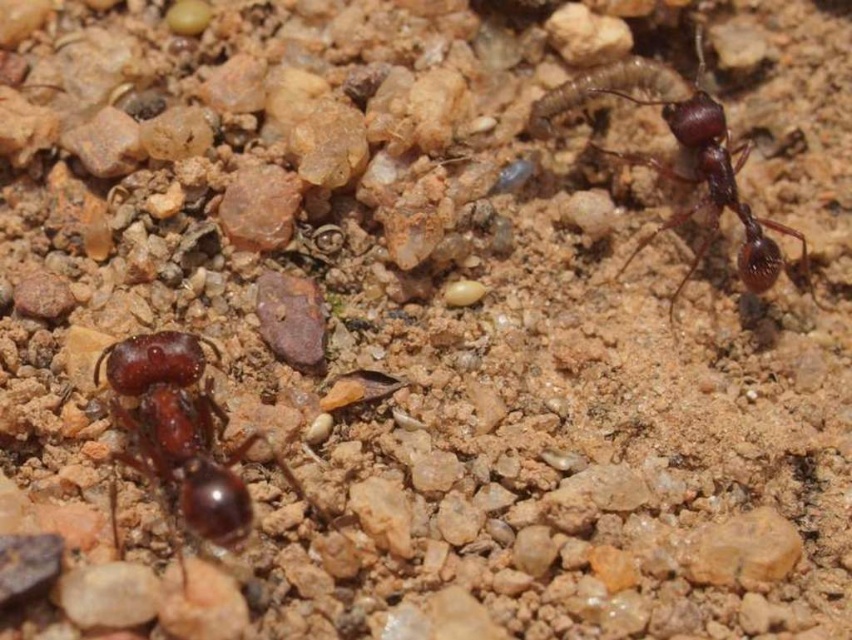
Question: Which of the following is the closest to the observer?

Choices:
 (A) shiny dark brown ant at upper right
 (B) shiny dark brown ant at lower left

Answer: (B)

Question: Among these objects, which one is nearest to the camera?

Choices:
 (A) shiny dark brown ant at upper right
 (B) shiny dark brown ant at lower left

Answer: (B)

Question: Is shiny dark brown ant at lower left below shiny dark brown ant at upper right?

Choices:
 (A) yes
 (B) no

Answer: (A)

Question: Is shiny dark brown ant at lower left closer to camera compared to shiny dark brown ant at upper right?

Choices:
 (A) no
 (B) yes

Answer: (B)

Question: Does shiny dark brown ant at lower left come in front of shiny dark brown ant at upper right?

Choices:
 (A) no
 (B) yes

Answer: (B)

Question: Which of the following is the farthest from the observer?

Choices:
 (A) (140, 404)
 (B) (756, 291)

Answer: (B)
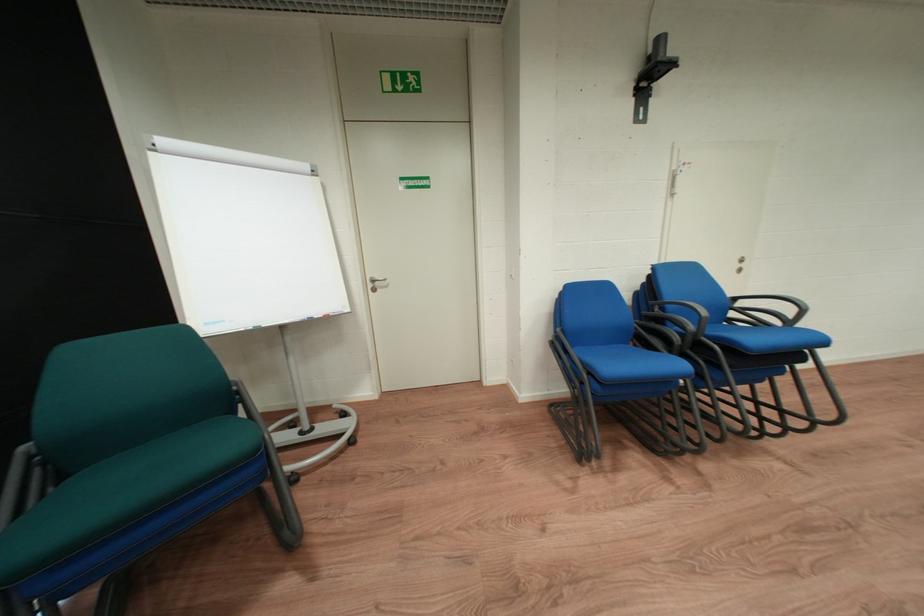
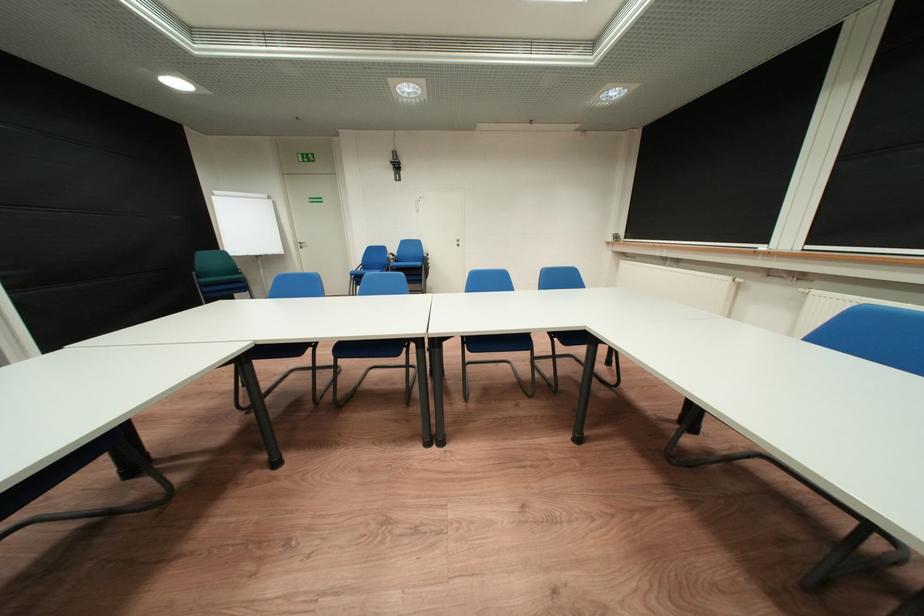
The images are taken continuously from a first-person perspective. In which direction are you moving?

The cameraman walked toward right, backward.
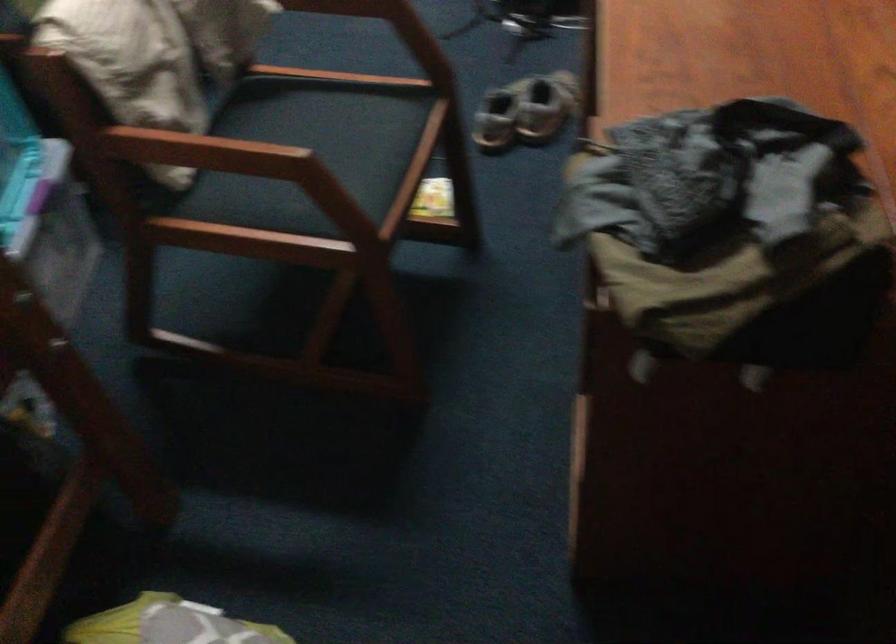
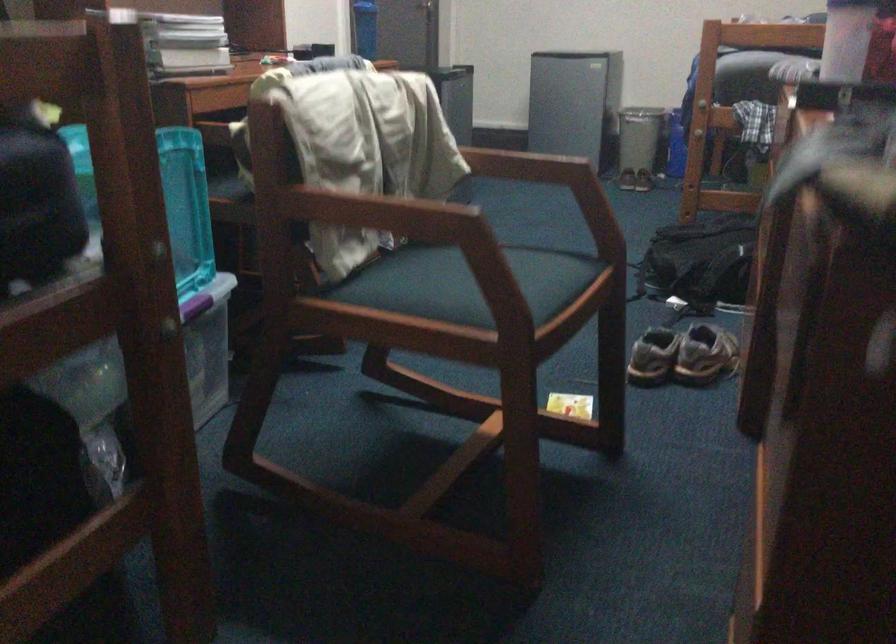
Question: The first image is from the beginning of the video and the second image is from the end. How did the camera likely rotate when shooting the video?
■ ■ ■ ■ ■ ■ ■
REQUEST → Output the material from its start through the line holding "The cameraman walked toward right, backward.", inclusive, as a numbered list. Leave out blank lines and the pictures.

THE COMPLETED TASK →
1. Question: Which of the following is the closest to the observer?
2. Choices:
3.  (A) shiny dark brown ant at upper right
4.  (B) shiny dark brown ant at lower left
5. Answer: (B)
6. Question: Among these objects, which one is nearest to the camera?
7. Choices:
8.  (A) shiny dark brown ant at upper right
9.  (B) shiny dark brown ant at lower left
10. Answer: (B)
11. Question: Is shiny dark brown ant at lower left below shiny dark brown ant at upper right?
12. Choices:
13.  (A) yes
14.  (B) no
15. Answer: (A)
16. Question: Is shiny dark brown ant at lower left closer to camera compared to shiny dark brown ant at upper right?
17. Choices:
18.  (A) no
19.  (B) yes
20. Answer: (B)
21. Question: Does shiny dark brown ant at lower left come in front of shiny dark brown ant at upper right?
22. Choices:
23.  (A) no
24.  (B) yes
25. Answer: (B)
26. Question: Which of the following is the farthest from the observer?
27. Choices:
28.  (A) (140, 404)
29.  (B) (756, 291)
30. Answer: (B)
31. The images are taken continuously from a first-person perspective. In which direction are you moving?
32. The cameraman walked toward right, backward.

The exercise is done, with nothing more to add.